DIRECTIONS FOR THIS TASK —
Only the lines from the top of the data through the line with "type=recoloured; before=toy apple/green;" should be repeated, each exactly as written.

(Records excerpted from a collection)

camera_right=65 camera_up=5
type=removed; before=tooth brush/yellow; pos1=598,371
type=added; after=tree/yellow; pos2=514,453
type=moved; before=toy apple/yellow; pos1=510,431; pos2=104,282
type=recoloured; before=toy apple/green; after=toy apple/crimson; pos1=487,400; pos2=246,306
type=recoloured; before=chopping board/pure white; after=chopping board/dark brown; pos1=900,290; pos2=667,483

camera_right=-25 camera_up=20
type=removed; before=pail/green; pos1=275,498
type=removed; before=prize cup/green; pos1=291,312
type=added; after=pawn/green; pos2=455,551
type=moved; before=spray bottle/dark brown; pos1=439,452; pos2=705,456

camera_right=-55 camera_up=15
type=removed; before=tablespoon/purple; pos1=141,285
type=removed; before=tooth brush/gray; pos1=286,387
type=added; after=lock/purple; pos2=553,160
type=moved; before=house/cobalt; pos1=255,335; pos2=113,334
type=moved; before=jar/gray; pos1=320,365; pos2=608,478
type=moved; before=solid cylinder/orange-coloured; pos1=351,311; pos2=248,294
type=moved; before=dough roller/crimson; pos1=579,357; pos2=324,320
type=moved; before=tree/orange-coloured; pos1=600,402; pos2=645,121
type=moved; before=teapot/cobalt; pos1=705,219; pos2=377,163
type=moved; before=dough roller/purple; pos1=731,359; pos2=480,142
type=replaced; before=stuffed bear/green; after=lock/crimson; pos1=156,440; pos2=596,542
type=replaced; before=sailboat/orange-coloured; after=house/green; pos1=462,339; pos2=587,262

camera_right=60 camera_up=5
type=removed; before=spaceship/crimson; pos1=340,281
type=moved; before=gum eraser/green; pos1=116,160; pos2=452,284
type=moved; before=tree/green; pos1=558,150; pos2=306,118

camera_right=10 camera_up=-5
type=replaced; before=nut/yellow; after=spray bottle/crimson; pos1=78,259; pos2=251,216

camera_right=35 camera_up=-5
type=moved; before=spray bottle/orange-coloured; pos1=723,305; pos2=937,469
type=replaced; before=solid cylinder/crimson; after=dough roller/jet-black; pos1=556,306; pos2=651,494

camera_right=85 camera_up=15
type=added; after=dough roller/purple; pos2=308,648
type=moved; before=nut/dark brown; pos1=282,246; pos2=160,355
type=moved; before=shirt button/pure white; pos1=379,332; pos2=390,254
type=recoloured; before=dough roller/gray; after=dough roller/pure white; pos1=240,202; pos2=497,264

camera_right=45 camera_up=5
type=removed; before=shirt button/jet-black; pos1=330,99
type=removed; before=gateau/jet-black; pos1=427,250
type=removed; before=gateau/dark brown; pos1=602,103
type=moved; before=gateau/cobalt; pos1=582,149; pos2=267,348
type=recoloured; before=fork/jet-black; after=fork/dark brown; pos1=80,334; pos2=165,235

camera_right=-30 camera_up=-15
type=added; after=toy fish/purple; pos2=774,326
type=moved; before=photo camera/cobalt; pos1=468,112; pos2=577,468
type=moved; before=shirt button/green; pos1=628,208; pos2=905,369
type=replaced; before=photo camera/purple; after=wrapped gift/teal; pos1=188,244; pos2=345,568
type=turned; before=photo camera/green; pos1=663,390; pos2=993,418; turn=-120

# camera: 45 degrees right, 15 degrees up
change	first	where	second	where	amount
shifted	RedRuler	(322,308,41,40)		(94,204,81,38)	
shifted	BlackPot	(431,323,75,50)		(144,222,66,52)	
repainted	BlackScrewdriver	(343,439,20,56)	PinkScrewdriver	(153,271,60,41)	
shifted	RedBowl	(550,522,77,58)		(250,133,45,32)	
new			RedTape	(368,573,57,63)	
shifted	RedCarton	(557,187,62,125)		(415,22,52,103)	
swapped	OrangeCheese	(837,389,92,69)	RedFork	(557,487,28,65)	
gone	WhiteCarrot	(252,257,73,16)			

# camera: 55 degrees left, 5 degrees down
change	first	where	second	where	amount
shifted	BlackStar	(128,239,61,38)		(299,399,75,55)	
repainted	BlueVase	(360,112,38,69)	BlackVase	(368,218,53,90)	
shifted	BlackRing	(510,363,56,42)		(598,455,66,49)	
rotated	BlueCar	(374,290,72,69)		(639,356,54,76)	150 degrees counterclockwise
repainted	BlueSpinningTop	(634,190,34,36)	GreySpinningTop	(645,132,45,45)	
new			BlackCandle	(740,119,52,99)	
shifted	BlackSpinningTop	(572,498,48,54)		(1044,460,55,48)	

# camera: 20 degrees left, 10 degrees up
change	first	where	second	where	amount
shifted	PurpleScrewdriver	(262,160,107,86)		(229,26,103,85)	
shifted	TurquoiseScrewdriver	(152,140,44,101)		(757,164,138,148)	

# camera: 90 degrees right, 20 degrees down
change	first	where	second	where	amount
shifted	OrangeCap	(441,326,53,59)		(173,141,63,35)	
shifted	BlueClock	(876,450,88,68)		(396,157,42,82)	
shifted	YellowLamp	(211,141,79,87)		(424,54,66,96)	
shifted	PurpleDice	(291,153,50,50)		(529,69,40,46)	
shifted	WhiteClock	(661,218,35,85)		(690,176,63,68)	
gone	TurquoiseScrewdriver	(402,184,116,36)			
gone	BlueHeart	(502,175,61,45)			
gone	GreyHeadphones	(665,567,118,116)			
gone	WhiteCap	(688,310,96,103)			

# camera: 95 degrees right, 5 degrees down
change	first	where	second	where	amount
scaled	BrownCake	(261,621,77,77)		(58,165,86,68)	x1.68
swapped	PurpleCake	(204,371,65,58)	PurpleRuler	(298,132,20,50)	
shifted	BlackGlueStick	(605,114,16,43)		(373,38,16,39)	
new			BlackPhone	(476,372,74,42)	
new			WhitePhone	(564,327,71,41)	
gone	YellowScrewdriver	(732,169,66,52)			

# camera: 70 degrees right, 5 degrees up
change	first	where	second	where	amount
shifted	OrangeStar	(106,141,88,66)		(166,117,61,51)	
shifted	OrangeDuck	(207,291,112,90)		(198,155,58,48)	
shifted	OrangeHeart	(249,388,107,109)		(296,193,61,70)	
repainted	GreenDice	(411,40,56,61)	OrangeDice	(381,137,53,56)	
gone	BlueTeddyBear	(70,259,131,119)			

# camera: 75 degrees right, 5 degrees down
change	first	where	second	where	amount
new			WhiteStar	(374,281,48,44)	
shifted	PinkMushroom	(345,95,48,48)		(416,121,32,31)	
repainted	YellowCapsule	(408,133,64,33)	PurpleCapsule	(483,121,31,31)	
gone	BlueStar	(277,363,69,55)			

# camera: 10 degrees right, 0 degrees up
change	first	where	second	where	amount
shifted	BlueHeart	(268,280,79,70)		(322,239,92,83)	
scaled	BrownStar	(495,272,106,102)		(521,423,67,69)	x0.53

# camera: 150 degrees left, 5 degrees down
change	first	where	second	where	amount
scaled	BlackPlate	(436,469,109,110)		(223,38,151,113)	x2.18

RESPONSE AREA —
camera_right=65 camera_up=5
type=removed; before=tooth brush/yellow; pos1=598,371
type=added; after=tree/yellow; pos2=514,453
type=moved; before=toy apple/yellow; pos1=510,431; pos2=104,282
type=recoloured; before=toy apple/green; after=toy apple/crimson; pos1=487,400; pos2=246,306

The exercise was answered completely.